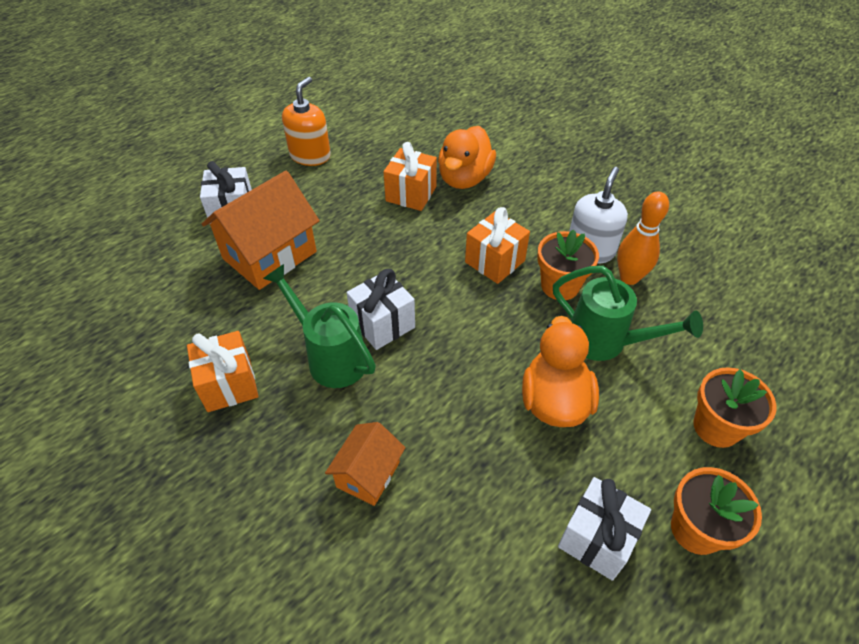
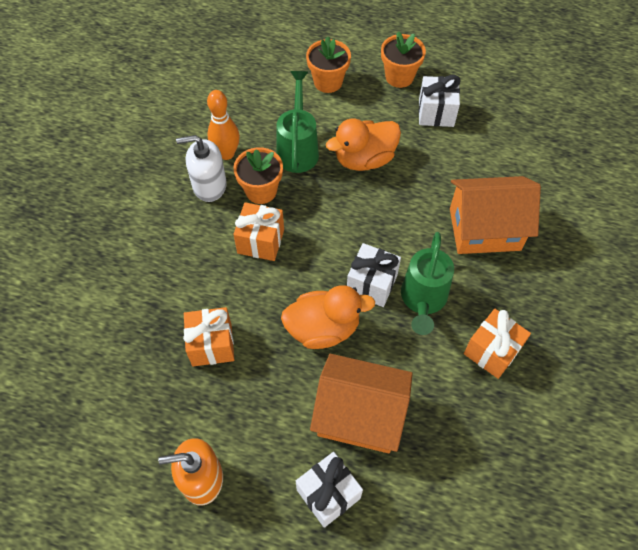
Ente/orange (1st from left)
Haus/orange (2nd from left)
::::
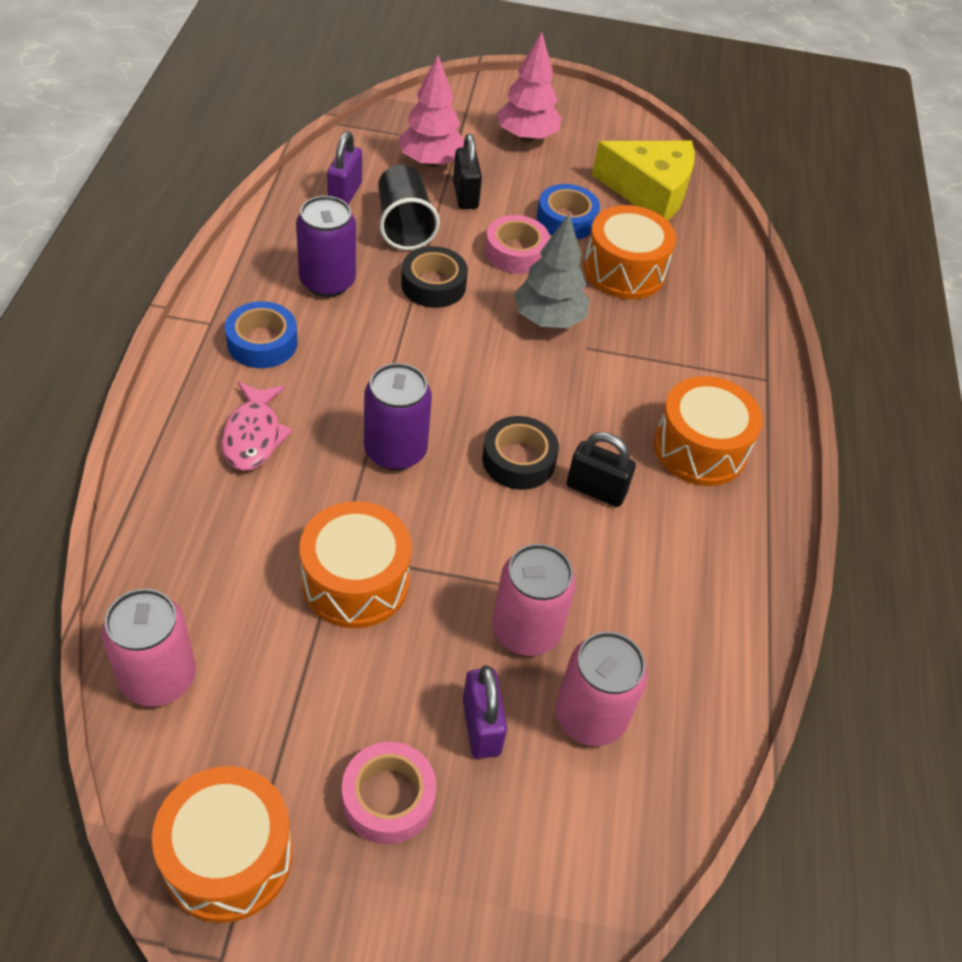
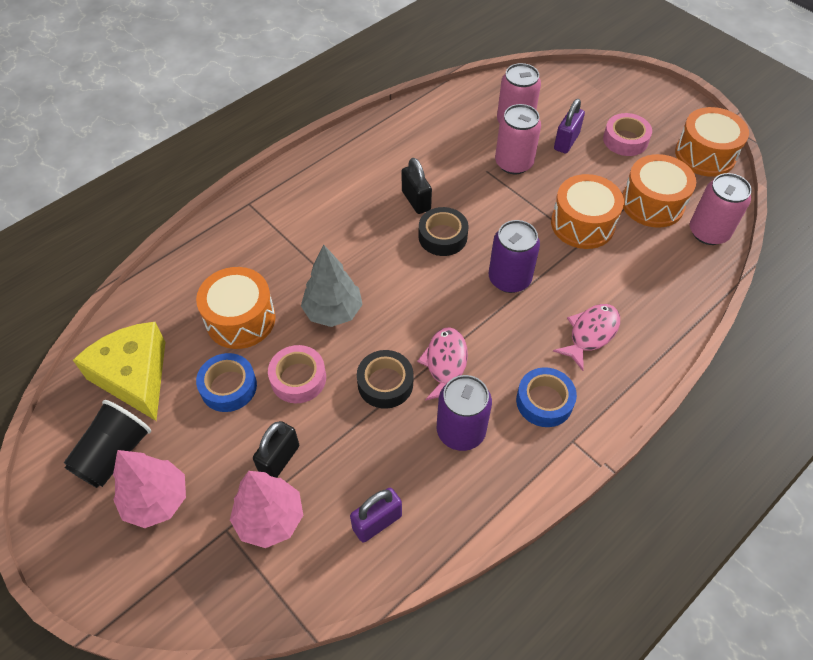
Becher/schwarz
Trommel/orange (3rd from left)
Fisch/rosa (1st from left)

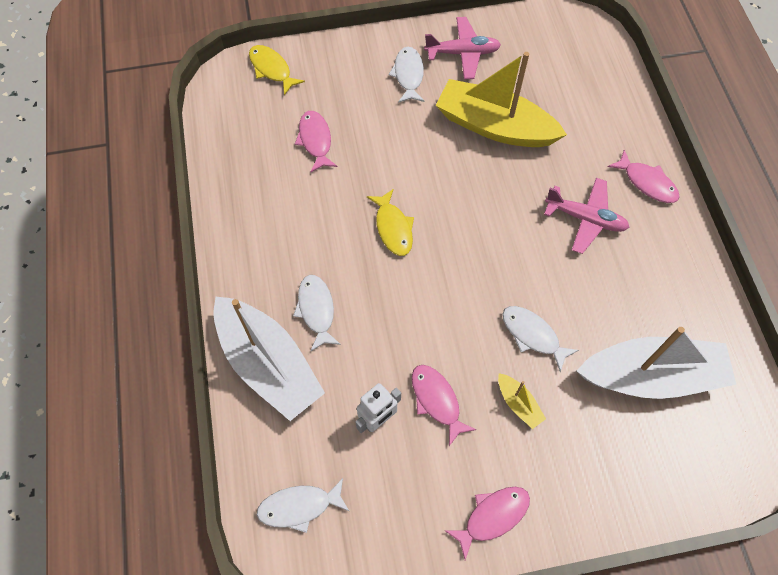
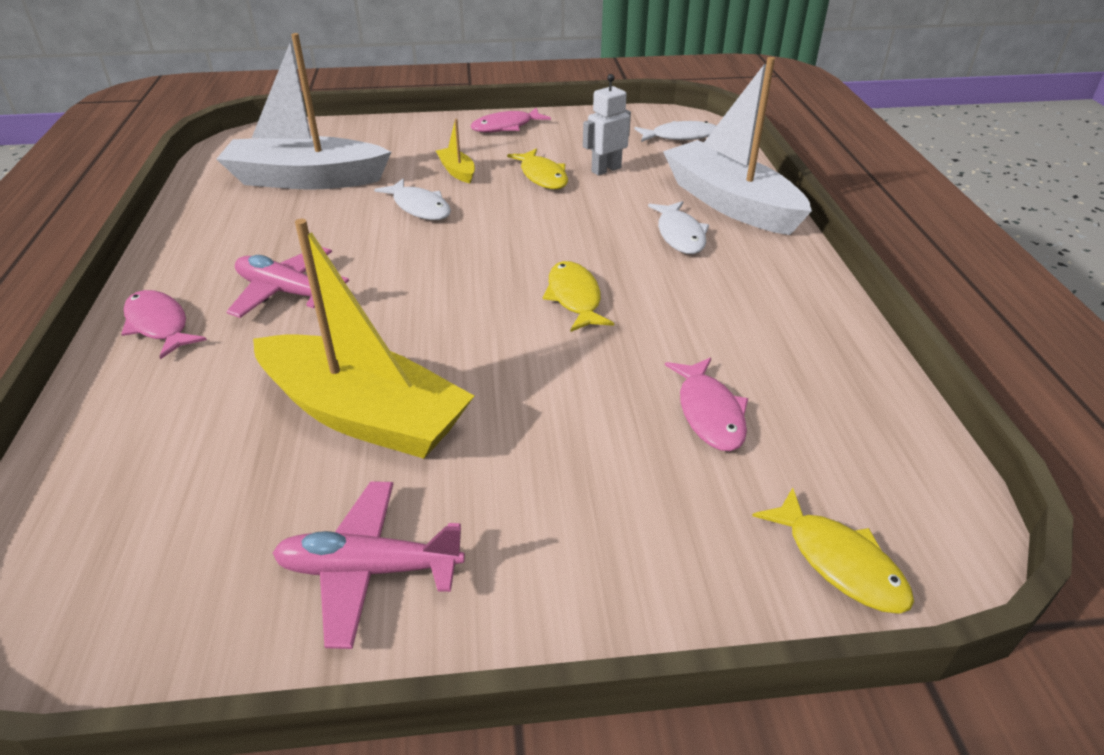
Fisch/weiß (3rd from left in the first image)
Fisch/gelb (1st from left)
::::
## WHAT NEEDS TO BE DONE
From the records above, return each line that includes "orange".

## ANSWER TO THIS TASK
Ente/orange (1st from left)
Haus/orange (2nd from left)
Trommel/orange (3rd from left)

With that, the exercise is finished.